#### DATA PROVIDED ####
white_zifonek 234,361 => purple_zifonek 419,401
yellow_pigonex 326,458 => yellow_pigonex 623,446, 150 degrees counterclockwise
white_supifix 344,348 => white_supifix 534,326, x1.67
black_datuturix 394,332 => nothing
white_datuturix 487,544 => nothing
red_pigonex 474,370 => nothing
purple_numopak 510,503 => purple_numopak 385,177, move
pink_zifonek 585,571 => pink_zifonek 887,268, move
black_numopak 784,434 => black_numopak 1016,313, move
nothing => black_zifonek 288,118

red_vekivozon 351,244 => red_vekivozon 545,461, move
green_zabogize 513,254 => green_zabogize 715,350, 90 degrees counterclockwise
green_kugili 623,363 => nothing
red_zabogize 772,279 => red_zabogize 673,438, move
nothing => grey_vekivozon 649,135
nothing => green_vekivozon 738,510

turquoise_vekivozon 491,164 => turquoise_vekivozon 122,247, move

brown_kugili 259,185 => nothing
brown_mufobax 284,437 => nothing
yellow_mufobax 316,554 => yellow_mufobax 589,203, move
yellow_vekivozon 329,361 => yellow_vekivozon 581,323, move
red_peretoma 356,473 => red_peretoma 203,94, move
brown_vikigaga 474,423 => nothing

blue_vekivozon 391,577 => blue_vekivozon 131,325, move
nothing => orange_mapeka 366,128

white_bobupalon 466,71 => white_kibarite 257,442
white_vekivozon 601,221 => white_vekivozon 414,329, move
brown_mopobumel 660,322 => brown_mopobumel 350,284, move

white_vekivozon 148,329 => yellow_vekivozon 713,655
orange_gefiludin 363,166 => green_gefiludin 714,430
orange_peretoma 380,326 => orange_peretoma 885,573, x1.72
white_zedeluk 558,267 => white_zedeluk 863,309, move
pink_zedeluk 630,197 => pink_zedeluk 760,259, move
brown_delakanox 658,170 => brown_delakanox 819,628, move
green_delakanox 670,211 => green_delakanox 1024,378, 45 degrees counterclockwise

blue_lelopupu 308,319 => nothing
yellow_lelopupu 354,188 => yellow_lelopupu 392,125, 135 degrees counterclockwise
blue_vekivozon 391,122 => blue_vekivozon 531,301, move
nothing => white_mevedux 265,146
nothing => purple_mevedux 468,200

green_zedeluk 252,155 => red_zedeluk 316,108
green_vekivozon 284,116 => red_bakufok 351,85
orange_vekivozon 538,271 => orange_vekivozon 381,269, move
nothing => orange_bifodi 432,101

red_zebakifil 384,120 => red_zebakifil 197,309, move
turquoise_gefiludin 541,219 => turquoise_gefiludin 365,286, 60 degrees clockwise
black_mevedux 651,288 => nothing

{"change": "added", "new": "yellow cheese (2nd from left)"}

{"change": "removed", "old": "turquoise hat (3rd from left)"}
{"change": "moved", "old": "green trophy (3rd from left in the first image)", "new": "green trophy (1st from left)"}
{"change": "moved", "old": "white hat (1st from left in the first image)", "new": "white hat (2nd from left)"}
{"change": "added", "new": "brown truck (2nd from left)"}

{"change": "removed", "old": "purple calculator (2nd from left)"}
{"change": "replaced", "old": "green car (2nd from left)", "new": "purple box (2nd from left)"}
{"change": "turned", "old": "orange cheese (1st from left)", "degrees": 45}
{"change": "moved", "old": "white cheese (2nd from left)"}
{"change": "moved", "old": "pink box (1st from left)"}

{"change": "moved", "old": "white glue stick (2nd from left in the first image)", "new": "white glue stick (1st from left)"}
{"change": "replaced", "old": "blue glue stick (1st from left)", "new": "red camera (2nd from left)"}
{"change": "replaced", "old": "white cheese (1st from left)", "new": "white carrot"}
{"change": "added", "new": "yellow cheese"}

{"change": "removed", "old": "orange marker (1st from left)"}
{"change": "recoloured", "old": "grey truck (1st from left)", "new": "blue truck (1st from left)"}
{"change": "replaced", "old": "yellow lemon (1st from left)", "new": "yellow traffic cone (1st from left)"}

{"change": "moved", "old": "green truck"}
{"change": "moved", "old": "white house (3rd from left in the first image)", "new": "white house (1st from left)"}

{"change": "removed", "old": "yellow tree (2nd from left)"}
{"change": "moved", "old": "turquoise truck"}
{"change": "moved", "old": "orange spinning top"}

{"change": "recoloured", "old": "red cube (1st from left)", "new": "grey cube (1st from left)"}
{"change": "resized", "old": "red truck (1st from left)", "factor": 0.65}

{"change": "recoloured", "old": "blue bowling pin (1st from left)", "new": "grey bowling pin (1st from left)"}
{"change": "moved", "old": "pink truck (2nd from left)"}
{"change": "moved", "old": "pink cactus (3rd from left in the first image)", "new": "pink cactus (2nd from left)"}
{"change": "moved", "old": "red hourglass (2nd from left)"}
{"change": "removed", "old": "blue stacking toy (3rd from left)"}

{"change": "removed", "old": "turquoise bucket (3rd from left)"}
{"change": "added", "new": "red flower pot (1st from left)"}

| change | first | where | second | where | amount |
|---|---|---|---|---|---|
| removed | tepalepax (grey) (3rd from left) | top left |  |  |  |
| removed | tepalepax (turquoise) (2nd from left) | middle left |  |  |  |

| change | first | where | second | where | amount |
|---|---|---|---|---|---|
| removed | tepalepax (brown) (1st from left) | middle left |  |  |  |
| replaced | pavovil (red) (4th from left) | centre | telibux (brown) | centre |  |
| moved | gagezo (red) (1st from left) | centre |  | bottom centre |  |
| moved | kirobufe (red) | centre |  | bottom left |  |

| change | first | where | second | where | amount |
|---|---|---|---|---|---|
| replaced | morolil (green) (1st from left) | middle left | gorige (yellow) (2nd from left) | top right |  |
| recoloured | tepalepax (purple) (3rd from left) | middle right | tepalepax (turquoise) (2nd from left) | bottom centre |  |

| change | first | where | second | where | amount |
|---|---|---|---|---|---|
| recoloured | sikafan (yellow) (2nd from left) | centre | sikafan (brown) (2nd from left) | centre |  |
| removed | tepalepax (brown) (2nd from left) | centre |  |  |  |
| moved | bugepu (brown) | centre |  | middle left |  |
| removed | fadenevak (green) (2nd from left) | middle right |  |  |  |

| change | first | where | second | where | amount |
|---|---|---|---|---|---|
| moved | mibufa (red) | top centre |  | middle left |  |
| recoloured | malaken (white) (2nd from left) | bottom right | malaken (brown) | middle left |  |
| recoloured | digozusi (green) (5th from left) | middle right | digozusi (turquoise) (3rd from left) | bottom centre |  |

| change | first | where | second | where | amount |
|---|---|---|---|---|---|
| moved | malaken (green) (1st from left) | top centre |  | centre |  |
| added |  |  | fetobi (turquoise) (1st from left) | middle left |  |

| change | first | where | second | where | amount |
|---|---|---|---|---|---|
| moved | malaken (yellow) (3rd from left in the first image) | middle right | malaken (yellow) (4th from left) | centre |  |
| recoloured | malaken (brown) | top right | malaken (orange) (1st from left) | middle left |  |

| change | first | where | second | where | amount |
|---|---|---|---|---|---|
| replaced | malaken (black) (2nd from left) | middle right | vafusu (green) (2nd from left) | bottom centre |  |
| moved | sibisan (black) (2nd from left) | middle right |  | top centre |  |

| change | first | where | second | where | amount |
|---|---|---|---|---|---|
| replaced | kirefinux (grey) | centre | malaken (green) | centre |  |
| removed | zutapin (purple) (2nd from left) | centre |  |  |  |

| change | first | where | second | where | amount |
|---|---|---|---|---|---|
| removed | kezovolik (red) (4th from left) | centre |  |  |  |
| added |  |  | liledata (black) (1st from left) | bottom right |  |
####
> [TASK DESCRIPTION]
Restate the records above exactly.

> [EXERCISE SOLUTION]
white_zifonek 234,361 => purple_zifonek 419,401
yellow_pigonex 326,458 => yellow_pigonex 623,446, 150 degrees counterclockwise
white_supifix 344,348 => white_supifix 534,326, x1.67
black_datuturix 394,332 => nothing
white_datuturix 487,544 => nothing
red_pigonex 474,370 => nothing
purple_numopak 510,503 => purple_numopak 385,177, move
pink_zifonek 585,571 => pink_zifonek 887,268, move
black_numopak 784,434 => black_numopak 1016,313, move
nothing => black_zifonek 288,118

red_vekivozon 351,244 => red_vekivozon 545,461, move
green_zabogize 513,254 => green_zabogize 715,350, 90 degrees counterclockwise
green_kugili 623,363 => nothing
red_zabogize 772,279 => red_zabogize 673,438, move
nothing => grey_vekivozon 649,135
nothing => green_vekivozon 738,510

turquoise_vekivozon 491,164 => turquoise_vekivozon 122,247, move

brown_kugili 259,185 => nothing
brown_mufobax 284,437 => nothing
yellow_mufobax 316,554 => yellow_mufobax 589,203, move
yellow_vekivozon 329,361 => yellow_vekivozon 581,323, move
red_peretoma 356,473 => red_peretoma 203,94, move
brown_vikigaga 474,423 => nothing

blue_vekivozon 391,577 => blue_vekivozon 131,325, move
nothing => orange_mapeka 366,128

white_bobupalon 466,71 => white_kibarite 257,442
white_vekivozon 601,221 => white_vekivozon 414,329, move
brown_mopobumel 660,322 => brown_mopobumel 350,284, move

white_vekivozon 148,329 => yellow_vekivozon 713,655
orange_gefiludin 363,166 => green_gefiludin 714,430
orange_peretoma 380,326 => orange_peretoma 885,573, x1.72
white_zedeluk 558,267 => white_zedeluk 863,309, move
pink_zedeluk 630,197 => pink_zedeluk 760,259, move
brown_delakanox 658,170 => brown_delakanox 819,628, move
green_delakanox 670,211 => green_delakanox 1024,378, 45 degrees counterclockwise

blue_lelopupu 308,319 => nothing
yellow_lelopupu 354,188 => yellow_lelopupu 392,125, 135 degrees counterclockwise
blue_vekivozon 391,122 => blue_vekivozon 531,301, move
nothing => white_mevedux 265,146
nothing => purple_mevedux 468,200

green_zedeluk 252,155 => red_zedeluk 316,108
green_vekivozon 284,116 => red_bakufok 351,85
orange_vekivozon 538,271 => orange_vekivozon 381,269, move
nothing => orange_bifodi 432,101

red_zebakifil 384,120 => red_zebakifil 197,309, move
turquoise_gefiludin 541,219 => turquoise_gefiludin 365,286, 60 degrees clockwise
black_mevedux 651,288 => nothing

{"change": "added", "new": "yellow cheese (2nd from left)"}

{"change": "removed", "old": "turquoise hat (3rd from left)"}
{"change": "moved", "old": "green trophy (3rd from left in the first image)", "new": "green trophy (1st from left)"}
{"change": "moved", "old": "white hat (1st from left in the first image)", "new": "white hat (2nd from left)"}
{"change": "added", "new": "brown truck (2nd from left)"}

{"change": "removed", "old": "purple calculator (2nd from left)"}
{"change": "replaced", "old": "green car (2nd from left)", "new": "purple box (2nd from left)"}
{"change": "turned", "old": "orange cheese (1st from left)", "degrees": 45}
{"change": "moved", "old": "white cheese (2nd from left)"}
{"change": "moved", "old": "pink box (1st from left)"}

{"change": "moved", "old": "white glue stick (2nd from left in the first image)", "new": "white glue stick (1st from left)"}
{"change": "replaced", "old": "blue glue stick (1st from left)", "new": "red camera (2nd from left)"}
{"change": "replaced", "old": "white cheese (1st from left)", "new": "white carrot"}
{"change": "added", "new": "yellow cheese"}

{"change": "removed", "old": "orange marker (1st from left)"}
{"change": "recoloured", "old": "grey truck (1st from left)", "new": "blue truck (1st from left)"}
{"change": "replaced", "old": "yellow lemon (1st from left)", "new": "yellow traffic cone (1st from left)"}

{"change": "moved", "old": "green truck"}
{"change": "moved", "old": "white house (3rd from left in the first image)", "new": "white house (1st from left)"}

{"change": "removed", "old": "yellow tree (2nd from left)"}
{"change": "moved", "old": "turquoise truck"}
{"change": "moved", "old": "orange spinning top"}

{"change": "recoloured", "old": "red cube (1st from left)", "new": "grey cube (1st from left)"}
{"change": "resized", "old": "red truck (1st from left)", "factor": 0.65}

{"change": "recoloured", "old": "blue bowling pin (1st from left)", "new": "grey bowling pin (1st from left)"}
{"change": "moved", "old": "pink truck (2nd from left)"}
{"change": "moved", "old": "pink cactus (3rd from left in the first image)", "new": "pink cactus (2nd from left)"}
{"change": "moved", "old": "red hourglass (2nd from left)"}
{"change": "removed", "old": "blue stacking toy (3rd from left)"}

{"change": "removed", "old": "turquoise bucket (3rd from left)"}
{"change": "added", "new": "red flower pot (1st from left)"}

| change | first | where | second | where | amount |
|---|---|---|---|---|---|
| removed | tepalepax (grey) (3rd from left) | top left |  |  |  |
| removed | tepalepax (turquoise) (2nd from left) | middle left |  |  |  |

| change | first | where | second | where | amount |
|---|---|---|---|---|---|
| removed | tepalepax (brown) (1st from left) | middle left |  |  |  |
| replaced | pavovil (red) (4th from left) | centre | telibux (brown) | centre |  |
| moved | gagezo (red) (1st from left) | centre |  | bottom centre |  |
| moved | kirobufe (red) | centre |  | bottom left |  |

| change | first | where | second | where | amount |
|---|---|---|---|---|---|
| replaced | morolil (green) (1st from left) | middle left | gorige (yellow) (2nd from left) | top right |  |
| recoloured | tepalepax (purple) (3rd from left) | middle right | tepalepax (turquoise) (2nd from left) | bottom centre |  |

| change | first | where | second | where | amount |
|---|---|---|---|---|---|
| recoloured | sikafan (yellow) (2nd from left) | centre | sikafan (brown) (2nd from left) | centre |  |
| removed | tepalepax (brown) (2nd from left) | centre |  |  |  |
| moved | bugepu (brown) | centre |  | middle left |  |
| removed | fadenevak (green) (2nd from left) | middle right |  |  |  |

| change | first | where | second | where | amount |
|---|---|---|---|---|---|
| moved | mibufa (red) | top centre |  | middle left |  |
| recoloured | malaken (white) (2nd from left) | bottom right | malaken (brown) | middle left |  |
| recoloured | digozusi (green) (5th from left) | middle right | digozusi (turquoise) (3rd from left) | bottom centre |  |

| change | first | where | second | where | amount |
|---|---|---|---|---|---|
| moved | malaken (green) (1st from left) | top centre |  | centre |  |
| added |  |  | fetobi (turquoise) (1st from left) | middle left |  |

| change | first | where | second | where | amount |
|---|---|---|---|---|---|
| moved | malaken (yellow) (3rd from left in the first image) | middle right | malaken (yellow) (4th from left) | centre |  |
| recoloured | malaken (brown) | top right | malaken (orange) (1st from left) | middle left |  |

| change | first | where | second | where | amount |
|---|---|---|---|---|---|
| replaced | malaken (black) (2nd from left) | middle right | vafusu (green) (2nd from left) | bottom centre |  |
| moved | sibisan (black) (2nd from left) | middle right |  | top centre |  |

| change | first | where | second | where | amount |
|---|---|---|---|---|---|
| replaced | kirefinux (grey) | centre | malaken (green) | centre |  |
| removed | zutapin (purple) (2nd from left) | centre |  |  |  |

| change | first | where | second | where | amount |
|---|---|---|---|---|---|
| removed | kezovolik (red) (4th from left) | centre |  |  |  |
| added |  |  | liledata (black) (1st from left) | bottom right |  |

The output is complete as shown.